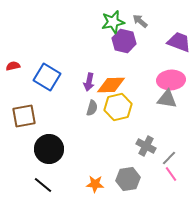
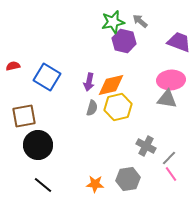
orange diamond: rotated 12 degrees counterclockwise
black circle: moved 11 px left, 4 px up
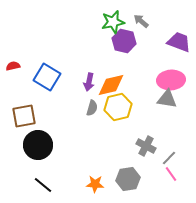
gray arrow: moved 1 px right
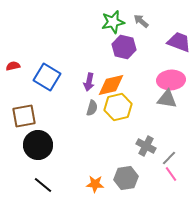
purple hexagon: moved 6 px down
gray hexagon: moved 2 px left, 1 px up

------------------------------------------------------------

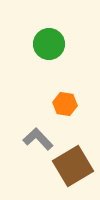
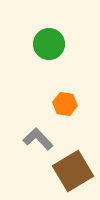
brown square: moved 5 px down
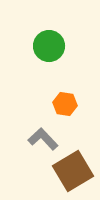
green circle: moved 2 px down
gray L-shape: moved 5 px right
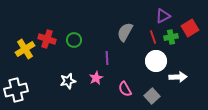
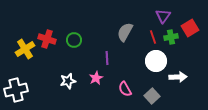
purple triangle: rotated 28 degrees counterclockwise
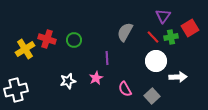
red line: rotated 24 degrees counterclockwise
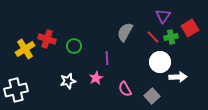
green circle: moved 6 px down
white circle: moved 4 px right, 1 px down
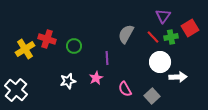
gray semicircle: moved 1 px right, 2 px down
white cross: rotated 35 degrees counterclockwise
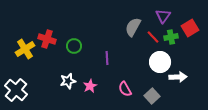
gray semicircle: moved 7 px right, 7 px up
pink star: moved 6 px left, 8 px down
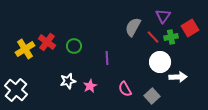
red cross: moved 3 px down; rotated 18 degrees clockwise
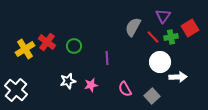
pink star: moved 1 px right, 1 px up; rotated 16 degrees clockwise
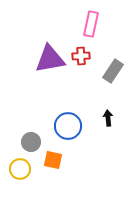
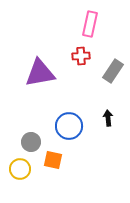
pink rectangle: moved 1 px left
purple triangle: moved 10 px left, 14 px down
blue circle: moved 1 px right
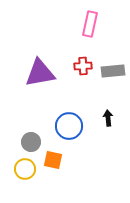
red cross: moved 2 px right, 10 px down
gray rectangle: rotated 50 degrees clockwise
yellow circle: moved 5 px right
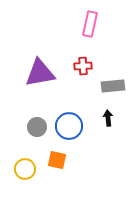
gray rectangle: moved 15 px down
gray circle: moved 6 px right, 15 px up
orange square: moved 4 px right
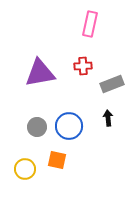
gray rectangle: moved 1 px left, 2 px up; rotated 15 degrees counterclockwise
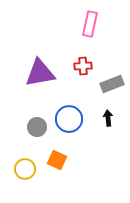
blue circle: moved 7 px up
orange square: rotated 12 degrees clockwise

------------------------------------------------------------

*WHAT IS NEEDED*. Convert the records from the line with "purple triangle: rotated" to the line with "pink star: moved 1", both included, into a JSON list of strings with one string per line and no blank lines. Leave the pictures out of the list.

*THE RESULT*.
[
  "purple triangle: rotated 28 degrees counterclockwise",
  "red line: rotated 24 degrees counterclockwise",
  "green circle: moved 6 px down",
  "white circle: moved 4 px right, 1 px down",
  "gray semicircle: moved 1 px right, 2 px down",
  "white cross: rotated 35 degrees counterclockwise",
  "gray semicircle: moved 7 px right, 7 px up",
  "pink star: moved 6 px left, 8 px down",
  "red cross: moved 3 px down; rotated 18 degrees clockwise",
  "pink star: moved 1 px right, 1 px up; rotated 16 degrees clockwise"
]